====== MATERIALS PROVIDED

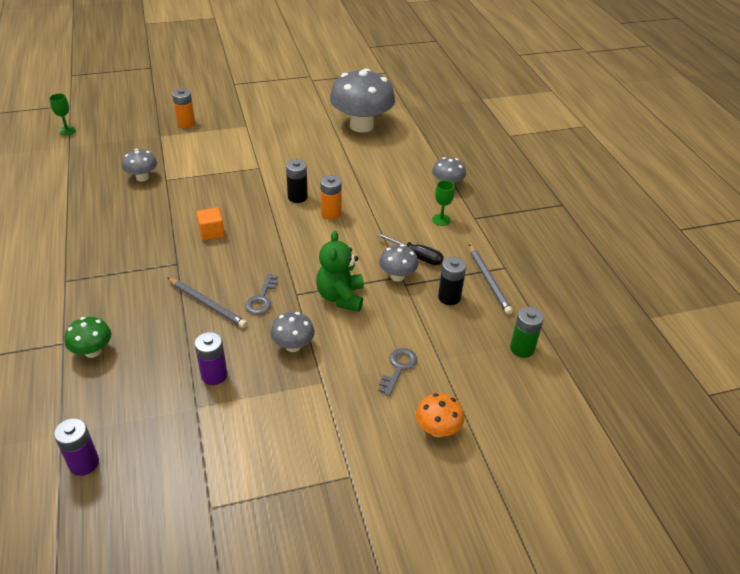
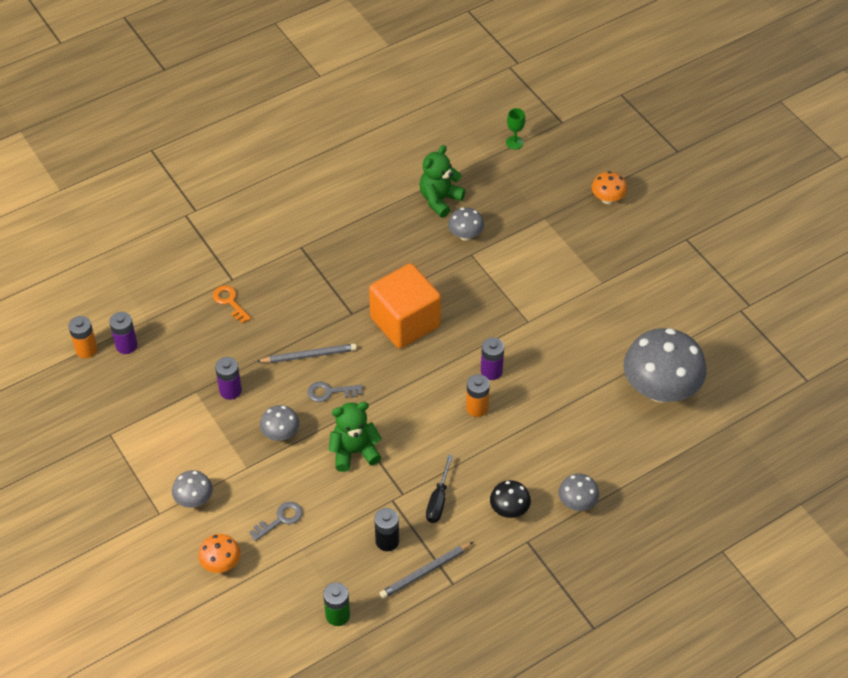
camera: 75 degrees right, 10 degrees up
(90, 182) = (440, 200): none -> green teddy bear
(93, 351) = (230, 302): green mushroom -> orange key
(168, 104) = (607, 199): none -> orange mushroom
(186, 124) = (578, 230): orange battery -> orange battery (86, 350)
(207, 304) = (309, 355): grey pencil -> grey pencil turned 120 degrees counterclockwise
(211, 232) = (405, 322): orange cube -> orange cube, size x2.32
(297, 197) = (491, 371): black battery -> purple battery
(397, 276) = (401, 490): grey mushroom -> grey mushroom (194, 499)
(398, 368) = (280, 519): grey key -> grey key turned 45 degrees counterclockwise
(441, 220) = (509, 509): green goblet -> black mushroom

============

In the answer, please give only the lines from the line containing "(93, 351) = (230, 302): green" through the final line of the data, copied exactly.

- **SOLUTION TO THE EXERCISE**:
(93, 351) = (230, 302): green mushroom -> orange key
(168, 104) = (607, 199): none -> orange mushroom
(186, 124) = (578, 230): orange battery -> orange battery (86, 350)
(207, 304) = (309, 355): grey pencil -> grey pencil turned 120 degrees counterclockwise
(211, 232) = (405, 322): orange cube -> orange cube, size x2.32
(297, 197) = (491, 371): black battery -> purple battery
(397, 276) = (401, 490): grey mushroom -> grey mushroom (194, 499)
(398, 368) = (280, 519): grey key -> grey key turned 45 degrees counterclockwise
(441, 220) = (509, 509): green goblet -> black mushroom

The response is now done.